Requirement
Could you output only the lines from the one containing "appeared: parcel/russet <101,288,199,365>" through the last line of the data, both included?

Collected data START

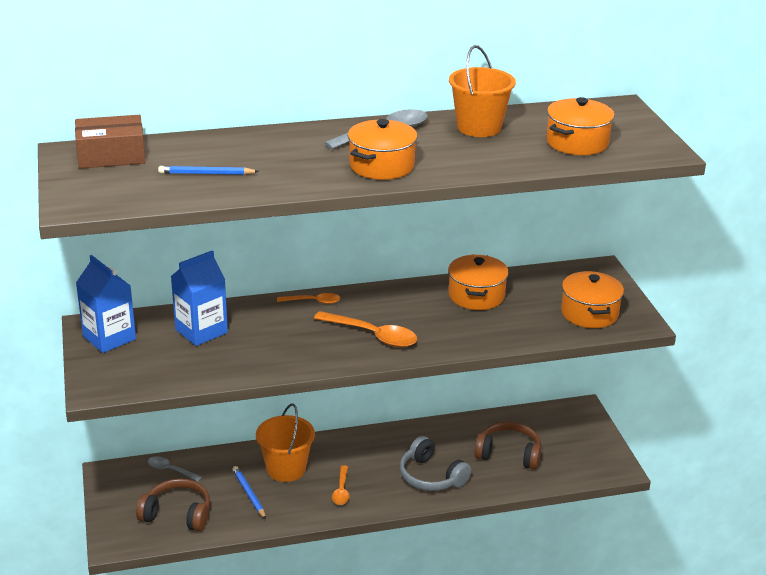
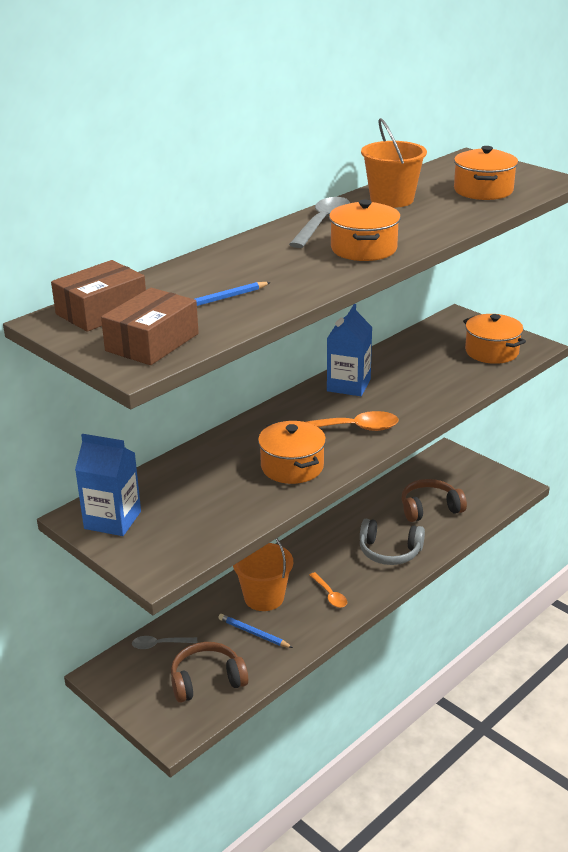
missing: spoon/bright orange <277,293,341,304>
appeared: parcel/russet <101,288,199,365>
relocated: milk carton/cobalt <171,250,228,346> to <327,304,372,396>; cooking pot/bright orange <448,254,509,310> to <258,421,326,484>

Collected data END

Result for this task
appeared: parcel/russet <101,288,199,365>
relocated: milk carton/cobalt <171,250,228,346> to <327,304,372,396>; cooking pot/bright orange <448,254,509,310> to <258,421,326,484>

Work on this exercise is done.